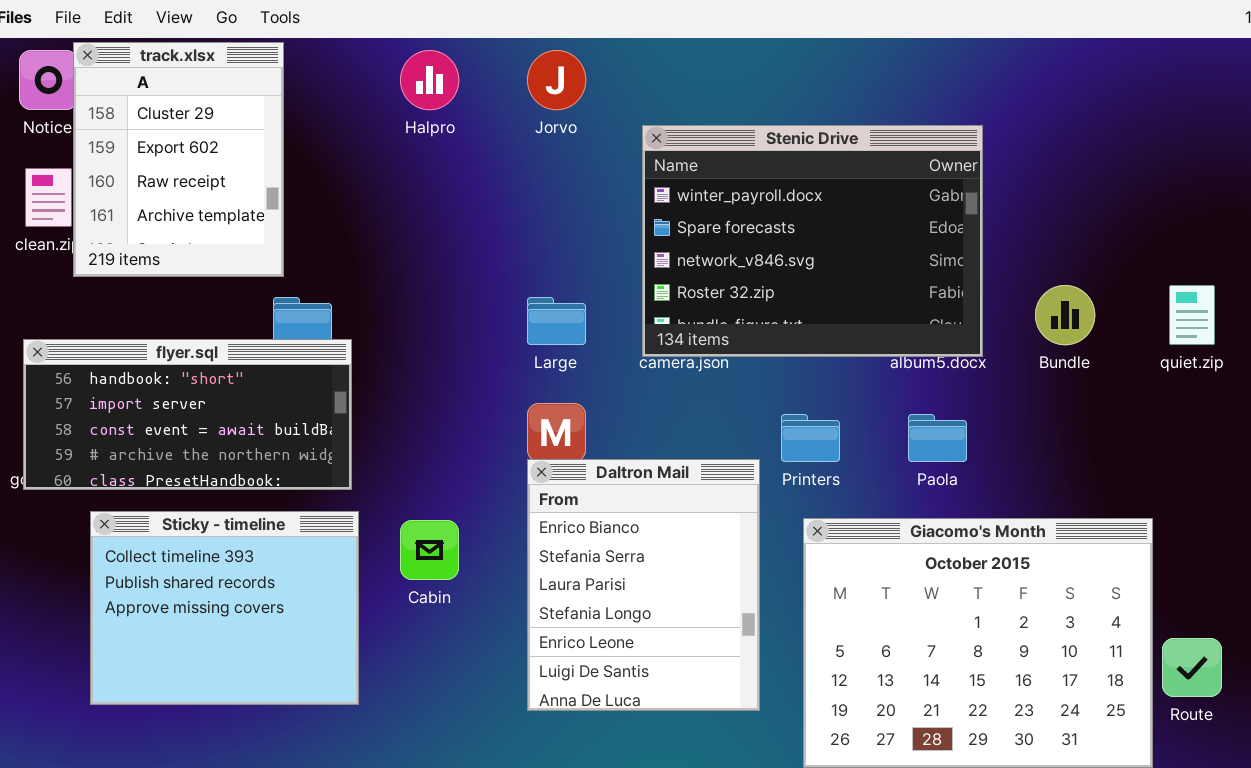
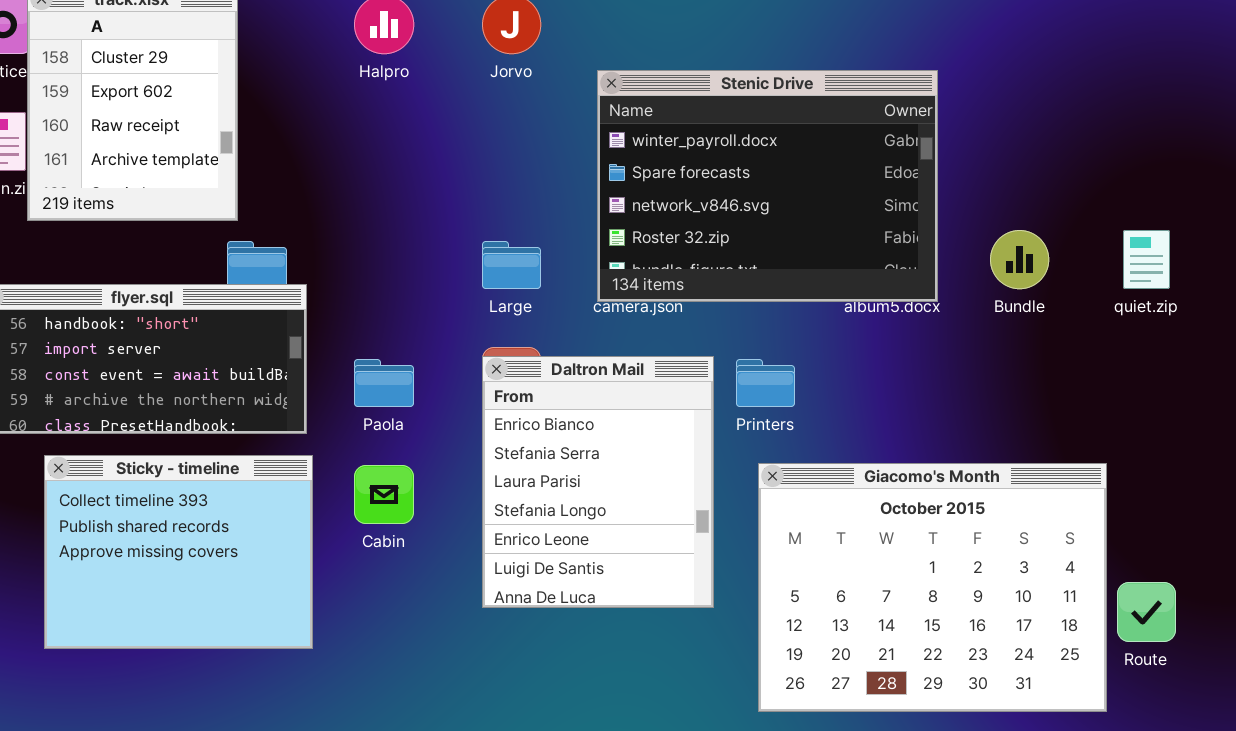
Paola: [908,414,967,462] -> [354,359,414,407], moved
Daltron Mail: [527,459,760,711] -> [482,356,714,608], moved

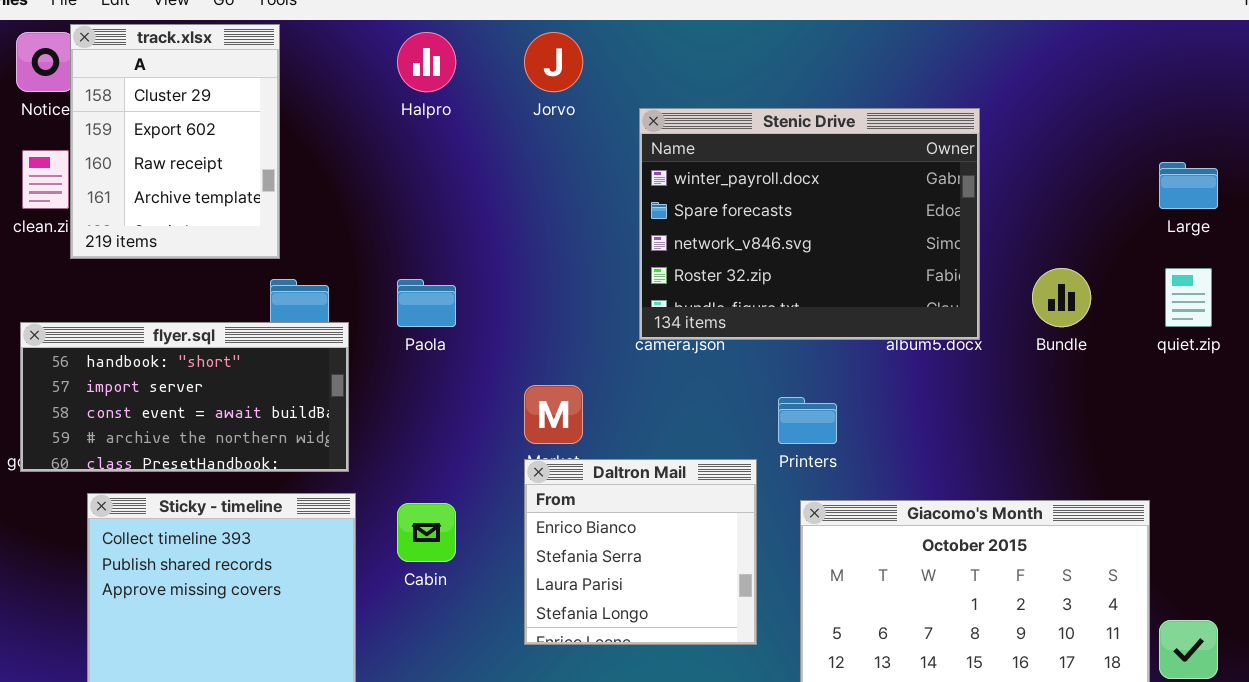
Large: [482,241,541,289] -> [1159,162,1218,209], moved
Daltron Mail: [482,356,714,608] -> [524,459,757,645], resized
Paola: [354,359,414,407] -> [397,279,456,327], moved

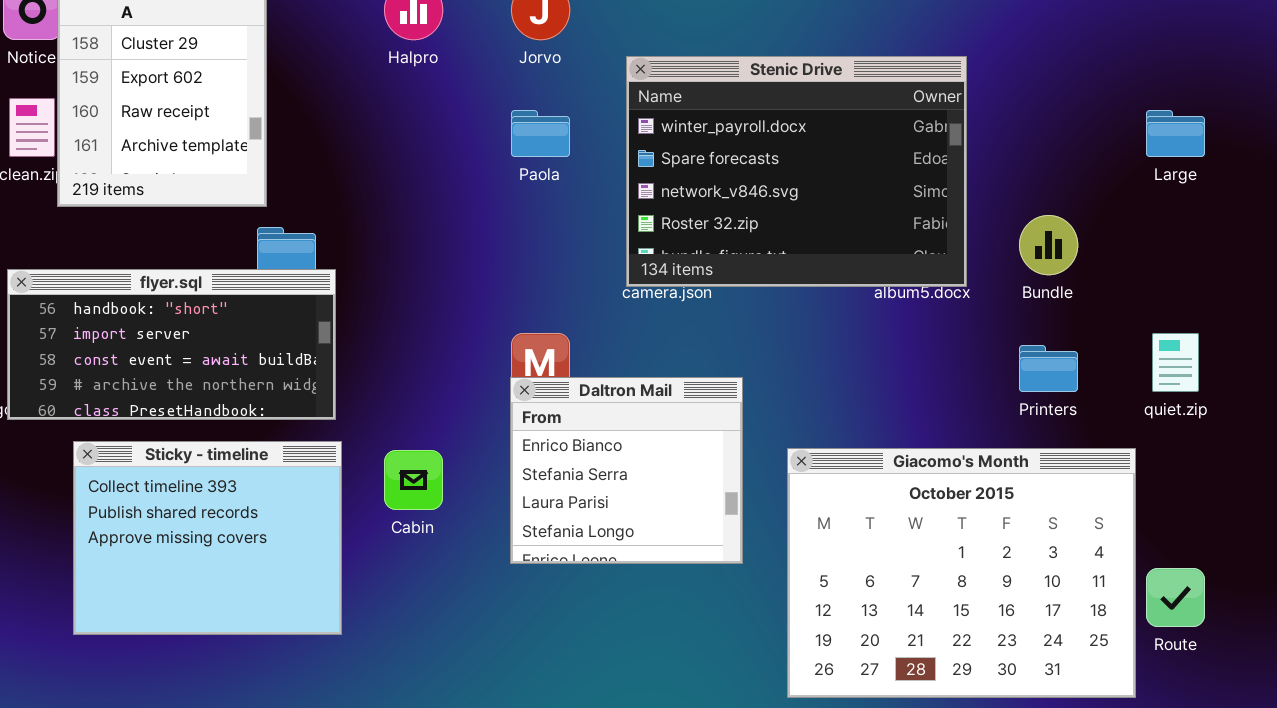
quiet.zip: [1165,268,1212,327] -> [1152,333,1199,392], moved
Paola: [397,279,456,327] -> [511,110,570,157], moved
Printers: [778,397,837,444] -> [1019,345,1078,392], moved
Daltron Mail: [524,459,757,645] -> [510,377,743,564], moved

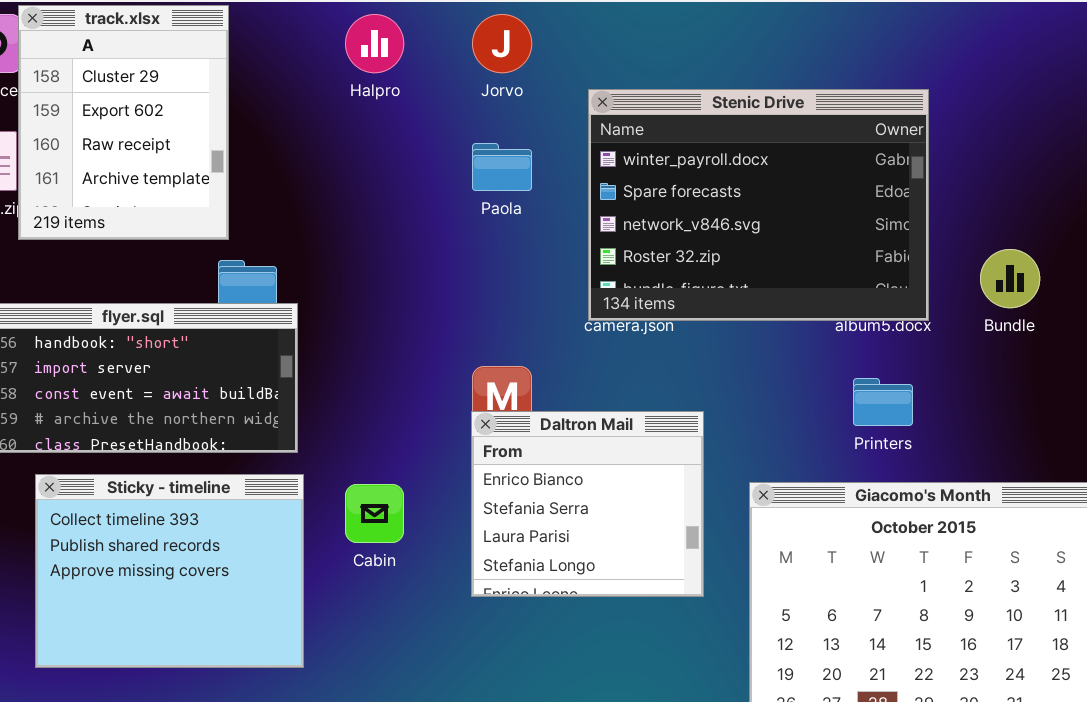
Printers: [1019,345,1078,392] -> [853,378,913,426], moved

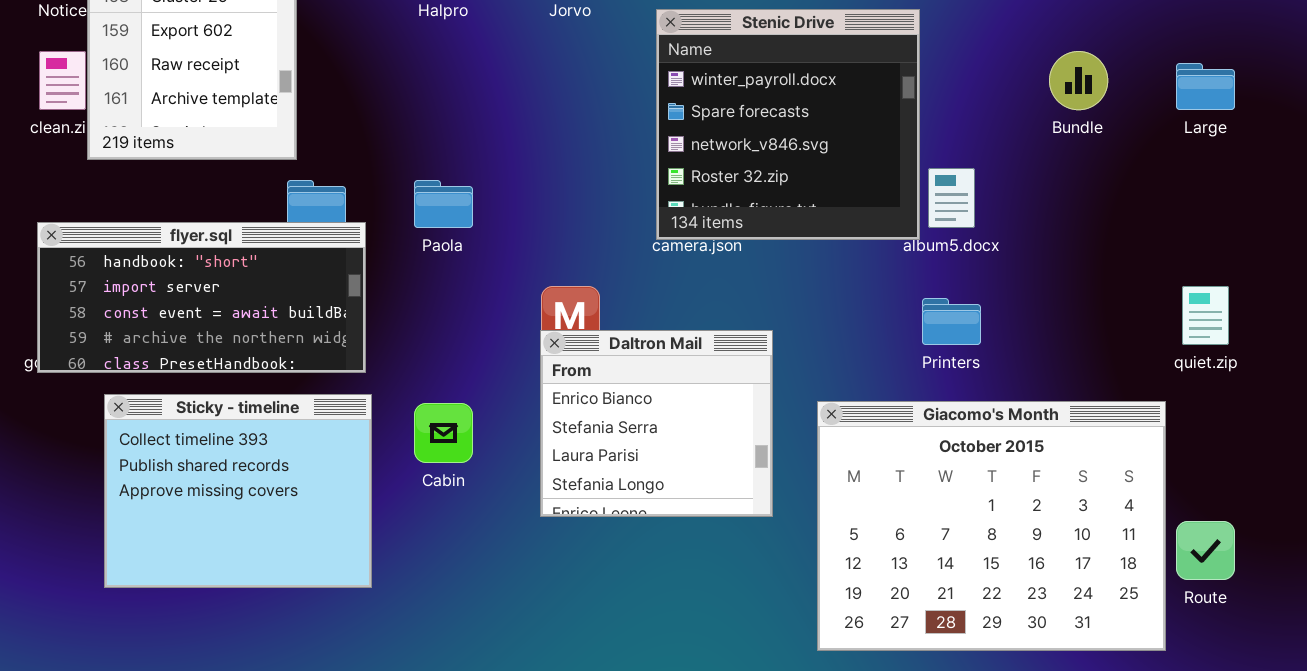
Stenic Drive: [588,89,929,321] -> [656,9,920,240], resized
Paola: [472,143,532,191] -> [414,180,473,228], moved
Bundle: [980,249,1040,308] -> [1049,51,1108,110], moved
=====
__WHAT IS BEING ASKED__
Could you copy, exactly and with no pictures, each line from the first one above to the line holding "Stenic Drive: [588,89,929,321]"?

__YOUR RESPONSE__
Paola: [908,414,967,462] -> [354,359,414,407], moved
Daltron Mail: [527,459,760,711] -> [482,356,714,608], moved

Large: [482,241,541,289] -> [1159,162,1218,209], moved
Daltron Mail: [482,356,714,608] -> [524,459,757,645], resized
Paola: [354,359,414,407] -> [397,279,456,327], moved

quiet.zip: [1165,268,1212,327] -> [1152,333,1199,392], moved
Paola: [397,279,456,327] -> [511,110,570,157], moved
Printers: [778,397,837,444] -> [1019,345,1078,392], moved
Daltron Mail: [524,459,757,645] -> [510,377,743,564], moved

Printers: [1019,345,1078,392] -> [853,378,913,426], moved

Stenic Drive: [588,89,929,321] -> [656,9,920,240], resized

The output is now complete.